Given instruction — Put every one of the rows below into a numbered list, leaving out any blank lines.
====================
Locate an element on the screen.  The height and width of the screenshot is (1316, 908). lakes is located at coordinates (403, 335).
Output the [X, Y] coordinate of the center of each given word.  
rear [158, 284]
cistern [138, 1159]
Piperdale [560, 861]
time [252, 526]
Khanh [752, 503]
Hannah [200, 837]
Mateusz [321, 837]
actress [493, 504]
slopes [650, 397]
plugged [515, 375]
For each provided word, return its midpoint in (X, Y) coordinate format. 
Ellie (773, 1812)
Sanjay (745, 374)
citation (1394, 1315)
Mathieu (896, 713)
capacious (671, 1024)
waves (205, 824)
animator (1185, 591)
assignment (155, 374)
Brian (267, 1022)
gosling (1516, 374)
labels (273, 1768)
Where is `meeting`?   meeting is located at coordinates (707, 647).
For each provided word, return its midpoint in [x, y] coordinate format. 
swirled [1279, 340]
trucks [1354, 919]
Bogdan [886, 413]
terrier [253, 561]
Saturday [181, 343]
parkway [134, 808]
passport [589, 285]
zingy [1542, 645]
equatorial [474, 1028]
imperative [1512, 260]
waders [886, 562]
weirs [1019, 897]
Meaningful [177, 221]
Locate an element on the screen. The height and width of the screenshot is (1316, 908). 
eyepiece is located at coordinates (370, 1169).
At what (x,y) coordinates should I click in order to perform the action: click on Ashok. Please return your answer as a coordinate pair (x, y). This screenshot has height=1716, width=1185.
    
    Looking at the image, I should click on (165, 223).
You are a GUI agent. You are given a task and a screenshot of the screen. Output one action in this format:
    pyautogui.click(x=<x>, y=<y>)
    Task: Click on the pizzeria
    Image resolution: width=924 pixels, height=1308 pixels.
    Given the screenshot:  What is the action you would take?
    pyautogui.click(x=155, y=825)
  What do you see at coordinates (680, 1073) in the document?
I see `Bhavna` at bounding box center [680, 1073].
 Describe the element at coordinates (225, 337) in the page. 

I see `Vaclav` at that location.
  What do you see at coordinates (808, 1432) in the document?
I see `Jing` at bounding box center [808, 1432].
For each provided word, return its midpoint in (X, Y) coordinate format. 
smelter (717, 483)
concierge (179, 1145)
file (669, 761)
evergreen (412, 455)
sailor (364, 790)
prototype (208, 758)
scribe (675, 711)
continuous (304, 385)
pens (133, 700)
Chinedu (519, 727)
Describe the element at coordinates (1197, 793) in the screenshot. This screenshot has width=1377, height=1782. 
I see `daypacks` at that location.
====================
Written response —
1. Locate an element on the screen.  The height and width of the screenshot is (1316, 908). lakes is located at coordinates (403, 335).
2. Output the [X, Y] coordinate of the center of each given word.  
3. rear [158, 284]
4. cistern [138, 1159]
5. Piperdale [560, 861]
6. time [252, 526]
7. Khanh [752, 503]
8. Hannah [200, 837]
9. Mateusz [321, 837]
10. actress [493, 504]
11. slopes [650, 397]
12. plugged [515, 375]
13. For each provided word, return its midpoint in (X, Y) coordinate format. 
14. Ellie (773, 1812)
15. Sanjay (745, 374)
16. citation (1394, 1315)
17. Mathieu (896, 713)
18. capacious (671, 1024)
19. waves (205, 824)
20. animator (1185, 591)
21. assignment (155, 374)
22. Brian (267, 1022)
23. gosling (1516, 374)
24. labels (273, 1768)
25. Where is `meeting`?   meeting is located at coordinates (707, 647).
26. For each provided word, return its midpoint in [x, y] coordinate format. 
27. swirled [1279, 340]
28. trucks [1354, 919]
29. Bogdan [886, 413]
30. terrier [253, 561]
31. Saturday [181, 343]
32. parkway [134, 808]
33. passport [589, 285]
34. zingy [1542, 645]
35. equatorial [474, 1028]
36. imperative [1512, 260]
37. waders [886, 562]
38. weirs [1019, 897]
39. Meaningful [177, 221]
40. Locate an element on the screen. The height and width of the screenshot is (1316, 908). 
41. eyepiece is located at coordinates (370, 1169).
42. At what (x,y) coordinates should I click in order to perform the action: click on Ashok. Please return your answer as a coordinate pair (x, y). This screenshot has height=1716, width=1185.
43.     Looking at the image, I should click on (165, 223).
44. You are a GUI agent. You are given a task and a screenshot of the screen. Output one action in this format:
45.     pyautogui.click(x=<x>, y=<y>)
46.     Task: Click on the pizzeria
47.     Image resolution: width=924 pixels, height=1308 pixels.
48.     Given the screenshot:  What is the action you would take?
49.     pyautogui.click(x=155, y=825)
50.   What do you see at coordinates (680, 1073) in the document?
51. I see `Bhavna` at bounding box center [680, 1073].
52.  Describe the element at coordinates (225, 337) in the page. 
53. I see `Vaclav` at that location.
54.   What do you see at coordinates (808, 1432) in the document?
55. I see `Jing` at bounding box center [808, 1432].
56. For each provided word, return its midpoint in (X, Y) coordinate format. 
57. smelter (717, 483)
58. concierge (179, 1145)
59. file (669, 761)
60. evergreen (412, 455)
61. sailor (364, 790)
62. prototype (208, 758)
63. scribe (675, 711)
64. continuous (304, 385)
65. pens (133, 700)
66. Chinedu (519, 727)
67. Describe the element at coordinates (1197, 793) in the screenshot. This screenshot has width=1377, height=1782. 
68. I see `daypacks` at that location.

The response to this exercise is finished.